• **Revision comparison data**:

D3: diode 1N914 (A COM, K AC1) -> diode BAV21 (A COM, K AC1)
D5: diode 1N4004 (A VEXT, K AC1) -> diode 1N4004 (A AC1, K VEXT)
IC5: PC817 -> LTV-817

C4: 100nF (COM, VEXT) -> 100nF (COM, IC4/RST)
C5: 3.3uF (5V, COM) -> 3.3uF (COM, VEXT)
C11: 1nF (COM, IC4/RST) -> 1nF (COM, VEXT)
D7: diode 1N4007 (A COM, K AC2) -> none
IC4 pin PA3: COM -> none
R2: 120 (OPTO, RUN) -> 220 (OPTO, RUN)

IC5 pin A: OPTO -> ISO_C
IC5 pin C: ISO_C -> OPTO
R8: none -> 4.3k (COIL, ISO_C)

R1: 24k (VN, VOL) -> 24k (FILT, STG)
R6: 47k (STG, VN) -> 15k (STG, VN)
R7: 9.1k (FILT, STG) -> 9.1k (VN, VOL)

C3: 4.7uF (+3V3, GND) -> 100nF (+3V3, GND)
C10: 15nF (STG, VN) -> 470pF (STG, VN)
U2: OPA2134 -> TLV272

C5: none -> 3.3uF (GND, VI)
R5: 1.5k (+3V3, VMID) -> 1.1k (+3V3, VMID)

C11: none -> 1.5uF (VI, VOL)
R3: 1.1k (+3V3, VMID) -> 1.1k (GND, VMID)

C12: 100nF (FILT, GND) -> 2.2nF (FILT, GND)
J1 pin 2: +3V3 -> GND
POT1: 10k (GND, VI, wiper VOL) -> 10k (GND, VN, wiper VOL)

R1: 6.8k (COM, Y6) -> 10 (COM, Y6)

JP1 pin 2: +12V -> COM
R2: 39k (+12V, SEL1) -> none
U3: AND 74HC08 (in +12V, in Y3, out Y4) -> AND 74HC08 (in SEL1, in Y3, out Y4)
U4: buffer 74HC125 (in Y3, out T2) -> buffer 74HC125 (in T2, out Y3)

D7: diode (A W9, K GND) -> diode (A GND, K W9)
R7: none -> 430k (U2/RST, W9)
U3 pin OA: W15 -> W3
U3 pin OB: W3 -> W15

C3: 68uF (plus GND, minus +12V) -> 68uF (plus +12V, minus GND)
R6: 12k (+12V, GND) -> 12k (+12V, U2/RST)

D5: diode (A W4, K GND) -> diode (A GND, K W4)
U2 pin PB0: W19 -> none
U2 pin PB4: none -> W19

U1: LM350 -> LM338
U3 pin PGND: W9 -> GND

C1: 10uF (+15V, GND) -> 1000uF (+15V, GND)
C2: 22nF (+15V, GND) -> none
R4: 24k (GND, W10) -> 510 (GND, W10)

• **What to produce**:
The answer must consist of each line from the entries that contains the string "diode".

• **Written answer**:
D3: diode 1N914 (A COM, K AC1) -> diode BAV21 (A COM, K AC1)
D5: diode 1N4004 (A VEXT, K AC1) -> diode 1N4004 (A AC1, K VEXT)
D7: diode 1N4007 (A COM, K AC2) -> none
D7: diode (A W9, K GND) -> diode (A GND, K W9)
D5: diode (A W4, K GND) -> diode (A GND, K W4)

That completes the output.